Records from a data collection:
*** Block opens ***
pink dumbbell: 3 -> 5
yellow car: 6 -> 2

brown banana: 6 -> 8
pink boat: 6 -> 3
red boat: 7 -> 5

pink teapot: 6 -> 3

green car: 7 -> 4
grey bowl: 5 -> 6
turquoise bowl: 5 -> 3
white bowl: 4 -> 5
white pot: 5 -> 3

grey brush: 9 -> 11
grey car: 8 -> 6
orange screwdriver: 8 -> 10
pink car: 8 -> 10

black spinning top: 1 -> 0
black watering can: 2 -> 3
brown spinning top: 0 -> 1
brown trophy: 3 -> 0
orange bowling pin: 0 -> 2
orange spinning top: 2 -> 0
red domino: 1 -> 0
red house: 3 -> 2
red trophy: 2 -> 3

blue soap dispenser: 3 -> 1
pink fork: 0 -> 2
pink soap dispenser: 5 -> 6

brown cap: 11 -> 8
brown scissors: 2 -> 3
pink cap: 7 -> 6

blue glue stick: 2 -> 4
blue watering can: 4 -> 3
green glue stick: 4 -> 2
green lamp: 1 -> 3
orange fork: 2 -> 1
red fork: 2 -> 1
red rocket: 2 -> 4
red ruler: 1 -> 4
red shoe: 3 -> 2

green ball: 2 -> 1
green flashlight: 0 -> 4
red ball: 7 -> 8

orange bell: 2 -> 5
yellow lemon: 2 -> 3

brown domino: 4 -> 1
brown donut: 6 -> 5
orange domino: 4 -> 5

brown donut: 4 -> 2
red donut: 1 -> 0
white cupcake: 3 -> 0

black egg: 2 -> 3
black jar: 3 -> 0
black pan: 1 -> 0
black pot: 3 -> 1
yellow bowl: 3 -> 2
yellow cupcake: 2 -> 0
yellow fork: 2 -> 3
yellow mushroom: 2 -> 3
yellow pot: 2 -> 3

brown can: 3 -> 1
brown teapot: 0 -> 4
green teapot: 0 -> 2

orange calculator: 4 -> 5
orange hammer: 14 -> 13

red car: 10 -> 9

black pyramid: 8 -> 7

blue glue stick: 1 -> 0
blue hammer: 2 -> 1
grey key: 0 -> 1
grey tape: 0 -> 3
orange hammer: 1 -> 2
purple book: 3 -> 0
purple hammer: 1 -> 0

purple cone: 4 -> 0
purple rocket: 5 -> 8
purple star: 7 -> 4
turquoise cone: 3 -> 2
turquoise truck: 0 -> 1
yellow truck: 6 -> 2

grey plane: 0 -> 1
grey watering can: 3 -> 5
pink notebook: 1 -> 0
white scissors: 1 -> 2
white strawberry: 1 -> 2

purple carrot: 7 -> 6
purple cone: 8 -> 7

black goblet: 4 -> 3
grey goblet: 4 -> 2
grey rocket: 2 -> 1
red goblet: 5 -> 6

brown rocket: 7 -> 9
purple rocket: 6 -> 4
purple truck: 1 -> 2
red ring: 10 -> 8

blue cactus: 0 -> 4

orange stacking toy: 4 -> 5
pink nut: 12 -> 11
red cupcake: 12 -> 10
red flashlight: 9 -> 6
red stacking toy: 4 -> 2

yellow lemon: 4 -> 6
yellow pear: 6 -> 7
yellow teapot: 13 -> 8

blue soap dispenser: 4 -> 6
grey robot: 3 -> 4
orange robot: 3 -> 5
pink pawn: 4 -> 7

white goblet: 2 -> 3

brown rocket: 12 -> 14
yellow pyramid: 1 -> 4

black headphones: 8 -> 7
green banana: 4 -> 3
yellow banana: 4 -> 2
*** Block closes ***
▶ EXERCISE DESCRIPTION: Where the line with "blue glue stick: 2 -> 4" ends, your copy should end too; please return exactly the lines from the first line of the data through it.

▶ YOUR SOLUTION:
pink dumbbell: 3 -> 5
yellow car: 6 -> 2

brown banana: 6 -> 8
pink boat: 6 -> 3
red boat: 7 -> 5

pink teapot: 6 -> 3

green car: 7 -> 4
grey bowl: 5 -> 6
turquoise bowl: 5 -> 3
white bowl: 4 -> 5
white pot: 5 -> 3

grey brush: 9 -> 11
grey car: 8 -> 6
orange screwdriver: 8 -> 10
pink car: 8 -> 10

black spinning top: 1 -> 0
black watering can: 2 -> 3
brown spinning top: 0 -> 1
brown trophy: 3 -> 0
orange bowling pin: 0 -> 2
orange spinning top: 2 -> 0
red domino: 1 -> 0
red house: 3 -> 2
red trophy: 2 -> 3

blue soap dispenser: 3 -> 1
pink fork: 0 -> 2
pink soap dispenser: 5 -> 6

brown cap: 11 -> 8
brown scissors: 2 -> 3
pink cap: 7 -> 6

blue glue stick: 2 -> 4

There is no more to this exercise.